'''

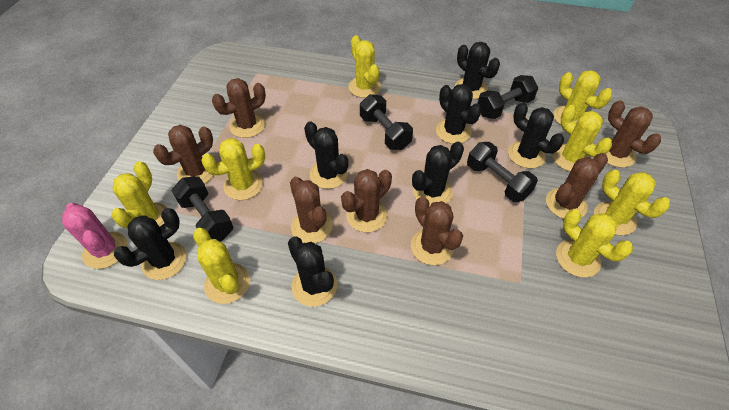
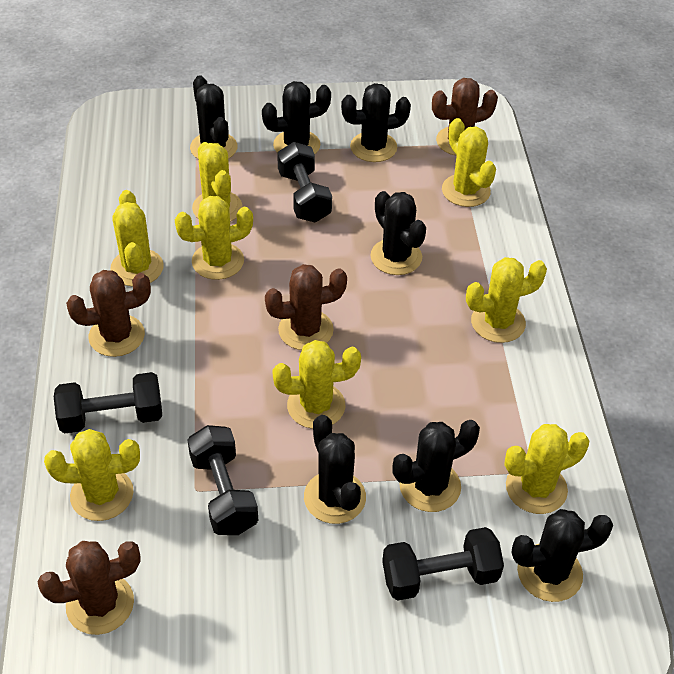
brown cactus: 7 -> 4
pink cactus: 1 -> 0

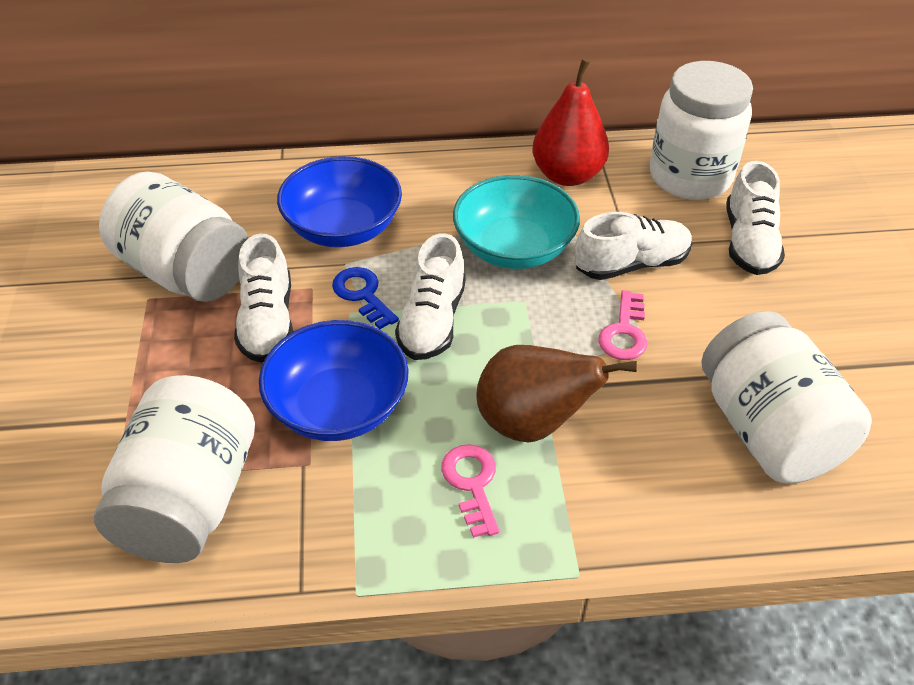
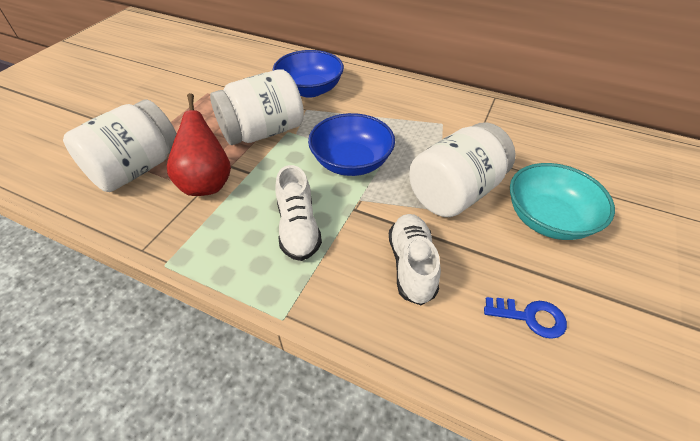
brown pear: 1 -> 0
pink key: 2 -> 0
white jar: 4 -> 3
white shoe: 4 -> 2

'''

If an entry above holds a picture, leave that picture out and print the rest exactly.

brown cactus: 7 -> 4
pink cactus: 1 -> 0

brown pear: 1 -> 0
pink key: 2 -> 0
white jar: 4 -> 3
white shoe: 4 -> 2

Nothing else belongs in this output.